Output the lines below as a two-column CSV with columns input and output, one row per line, giving its text and its answer in separate quoted fields with any line breaks replaced by spaces. Cover every line, and leave the pictures out.

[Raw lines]

- - - - -

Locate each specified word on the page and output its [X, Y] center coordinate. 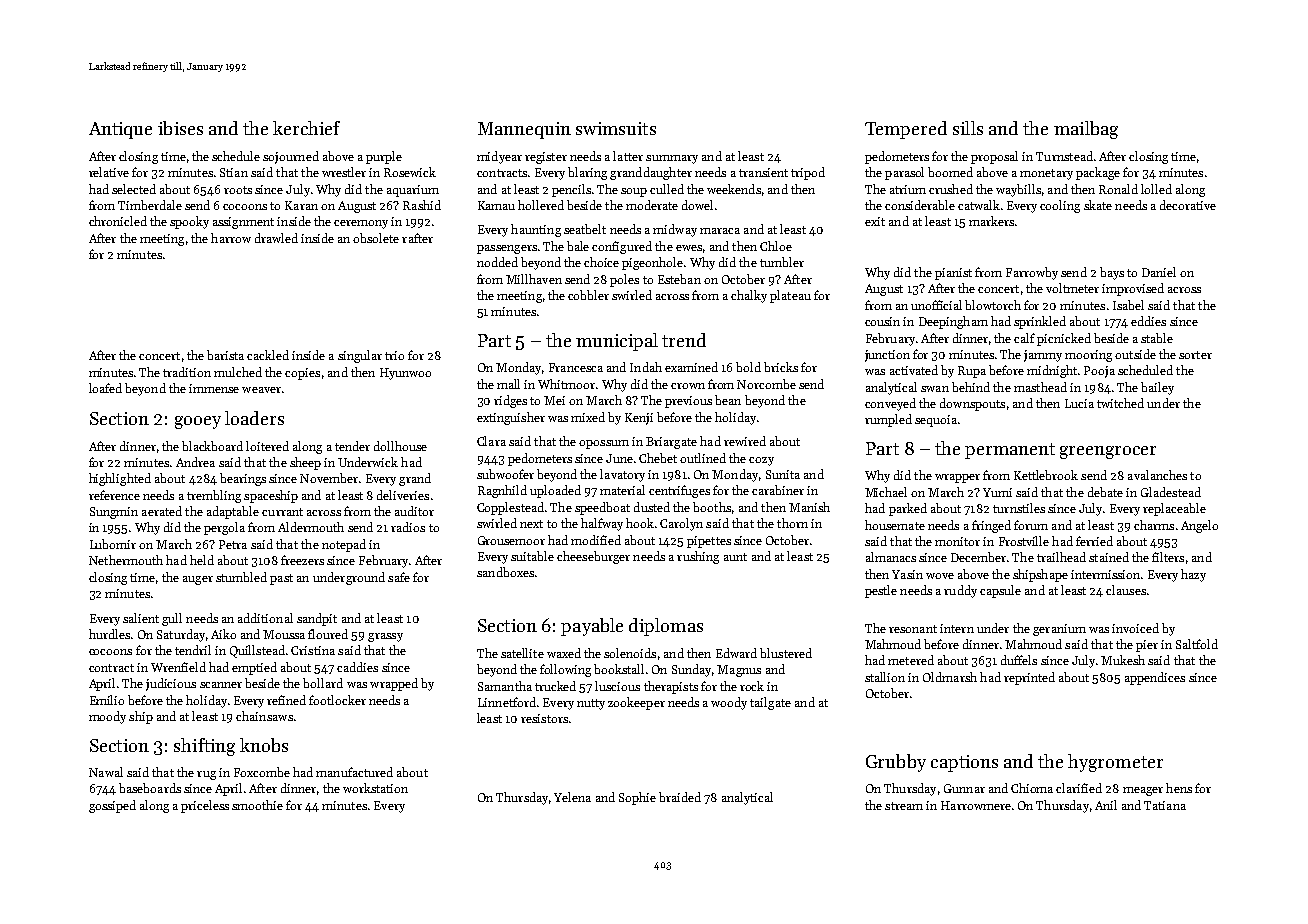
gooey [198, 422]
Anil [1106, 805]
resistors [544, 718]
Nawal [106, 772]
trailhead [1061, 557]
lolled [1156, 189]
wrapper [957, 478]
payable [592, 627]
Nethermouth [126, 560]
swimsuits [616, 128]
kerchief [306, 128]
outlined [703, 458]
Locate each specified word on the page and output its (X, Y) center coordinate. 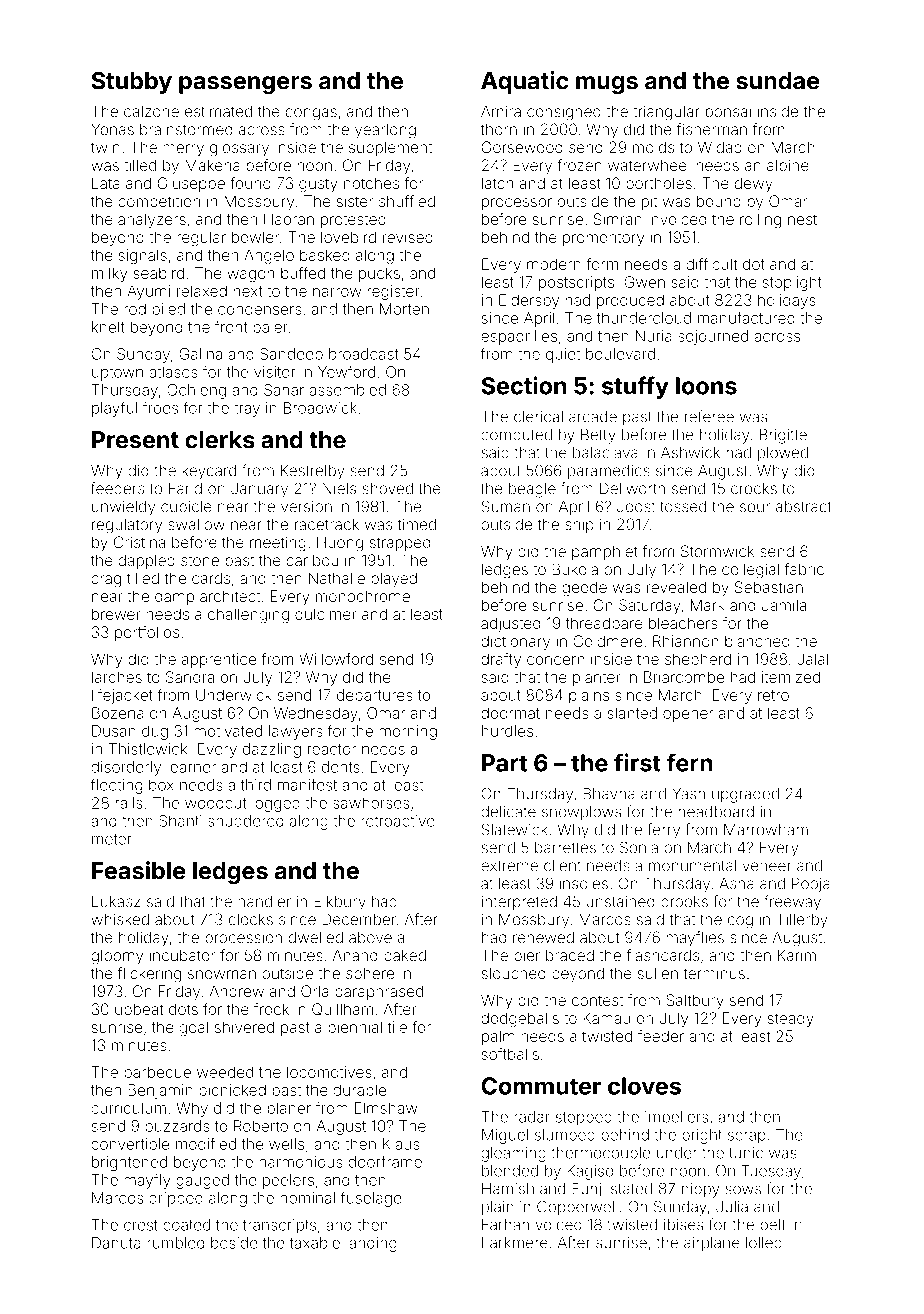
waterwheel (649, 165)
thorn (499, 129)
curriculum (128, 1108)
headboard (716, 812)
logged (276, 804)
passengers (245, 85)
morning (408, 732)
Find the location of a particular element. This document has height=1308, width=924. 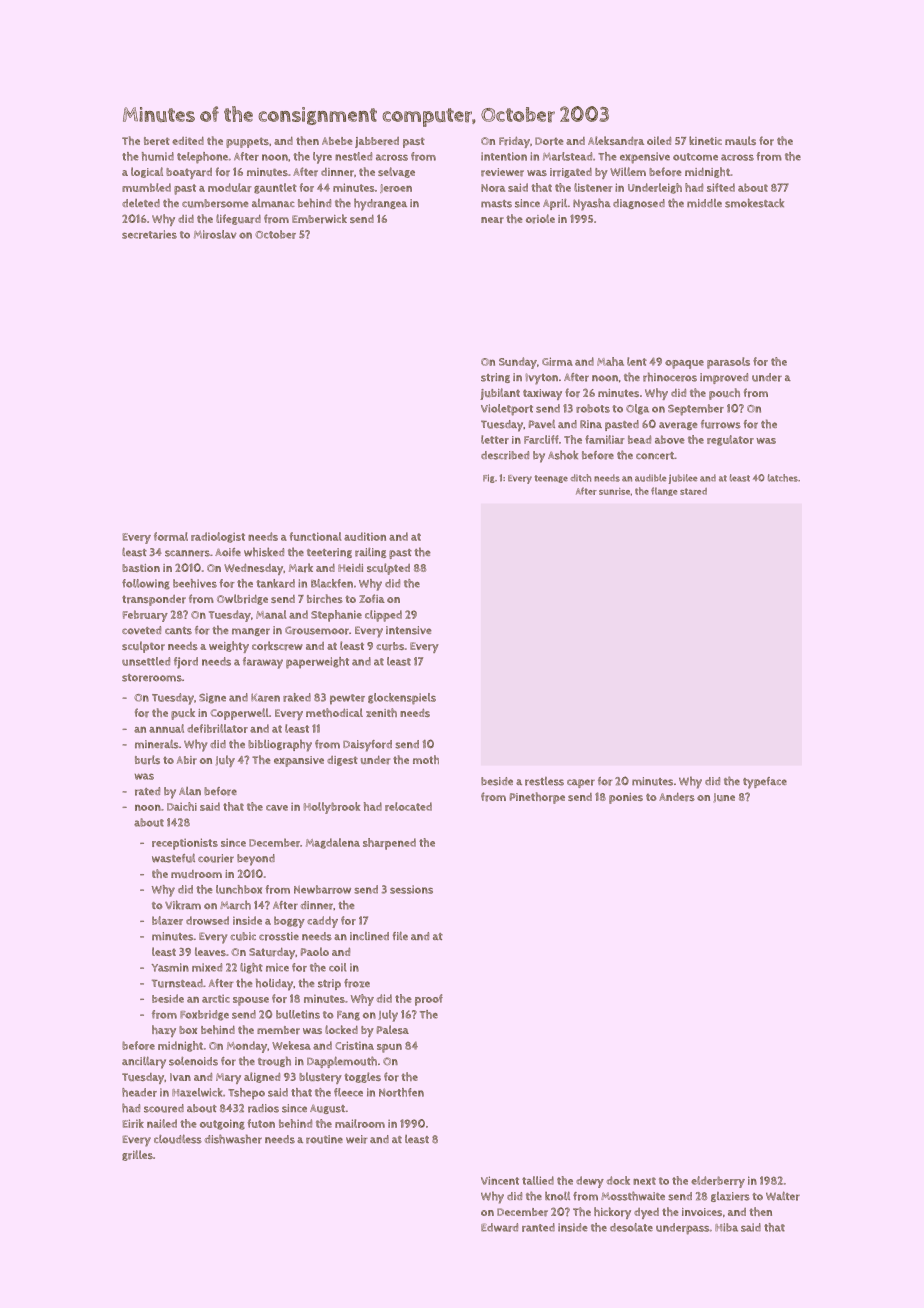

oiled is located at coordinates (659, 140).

- - - - -

WORKED ANSWER
input,output
"Locate each specified word on the page and output its [X, Y] center coordinate. gooey","[198, 422]"
"Anil","[1106, 805]"
"resistors","[544, 718]"
"Nawal","[106, 772]"
"trailhead","[1061, 557]"
"lolled","[1156, 189]"
"wrapper","[957, 478]"
"payable","[592, 627]"
"Nethermouth","[126, 560]"
"swimsuits","[616, 128]"
"kerchief","[306, 128]"
"outlined","[703, 458]"
"Locate each specified word on the page and output its (X, Y) center coordinate. waterwheel","(649, 165)"
"thorn","(499, 129)"
"curriculum","(128, 1108)"
"headboard","(716, 812)"
"logged","(276, 804)"
"passengers","(245, 85)"
"morning","(408, 732)"
"Find the location of a particular element. This document has height=1308, width=924.","oiled is located at coordinates (659, 140)."